=== REQUIRED ACTION ===
Look below for the line containing "R4: none -> 1.1k (EN1, GND)"; from there through the line containing "SW3: switch (RESET, VCC)", both lines included, please set down each line exactly and nothing else.

=== Change detection data ===
______________________________
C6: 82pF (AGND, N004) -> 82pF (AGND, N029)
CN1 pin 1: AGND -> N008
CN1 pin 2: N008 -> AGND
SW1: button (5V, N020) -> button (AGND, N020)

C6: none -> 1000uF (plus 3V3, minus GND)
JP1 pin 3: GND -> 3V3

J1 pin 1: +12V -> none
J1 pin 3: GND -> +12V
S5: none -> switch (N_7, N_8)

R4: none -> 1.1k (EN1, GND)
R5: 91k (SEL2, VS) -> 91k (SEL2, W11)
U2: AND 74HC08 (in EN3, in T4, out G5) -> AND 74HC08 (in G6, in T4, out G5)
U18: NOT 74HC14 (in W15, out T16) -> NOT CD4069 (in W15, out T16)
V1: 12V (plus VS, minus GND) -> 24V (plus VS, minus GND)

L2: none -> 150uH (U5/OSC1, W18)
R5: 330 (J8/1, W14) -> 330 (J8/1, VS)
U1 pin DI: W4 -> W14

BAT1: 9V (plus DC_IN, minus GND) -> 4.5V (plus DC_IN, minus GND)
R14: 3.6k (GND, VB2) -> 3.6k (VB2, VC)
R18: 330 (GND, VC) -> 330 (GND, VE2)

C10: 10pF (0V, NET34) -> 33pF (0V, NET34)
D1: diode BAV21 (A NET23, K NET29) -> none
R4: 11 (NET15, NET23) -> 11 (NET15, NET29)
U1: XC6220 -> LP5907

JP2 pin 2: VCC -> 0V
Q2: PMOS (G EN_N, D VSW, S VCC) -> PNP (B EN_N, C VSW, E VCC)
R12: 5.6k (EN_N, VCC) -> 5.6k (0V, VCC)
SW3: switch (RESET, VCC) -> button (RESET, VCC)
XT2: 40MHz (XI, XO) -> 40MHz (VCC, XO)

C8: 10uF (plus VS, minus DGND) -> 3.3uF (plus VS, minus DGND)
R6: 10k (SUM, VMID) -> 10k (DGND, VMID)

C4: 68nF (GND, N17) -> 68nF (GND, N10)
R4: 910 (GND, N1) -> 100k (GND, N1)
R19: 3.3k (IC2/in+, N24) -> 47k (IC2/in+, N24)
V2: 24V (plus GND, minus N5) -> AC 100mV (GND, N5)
______________________________
=== WRITTEN RESPONSE ===
R4: none -> 1.1k (EN1, GND)
R5: 91k (SEL2, VS) -> 91k (SEL2, W11)
U2: AND 74HC08 (in EN3, in T4, out G5) -> AND 74HC08 (in G6, in T4, out G5)
U18: NOT 74HC14 (in W15, out T16) -> NOT CD4069 (in W15, out T16)
V1: 12V (plus VS, minus GND) -> 24V (plus VS, minus GND)

L2: none -> 150uH (U5/OSC1, W18)
R5: 330 (J8/1, W14) -> 330 (J8/1, VS)
U1 pin DI: W4 -> W14

BAT1: 9V (plus DC_IN, minus GND) -> 4.5V (plus DC_IN, minus GND)
R14: 3.6k (GND, VB2) -> 3.6k (VB2, VC)
R18: 330 (GND, VC) -> 330 (GND, VE2)

C10: 10pF (0V, NET34) -> 33pF (0V, NET34)
D1: diode BAV21 (A NET23, K NET29) -> none
R4: 11 (NET15, NET23) -> 11 (NET15, NET29)
U1: XC6220 -> LP5907

JP2 pin 2: VCC -> 0V
Q2: PMOS (G EN_N, D VSW, S VCC) -> PNP (B EN_N, C VSW, E VCC)
R12: 5.6k (EN_N, VCC) -> 5.6k (0V, VCC)
SW3: switch (RESET, VCC) -> button (RESET, VCC)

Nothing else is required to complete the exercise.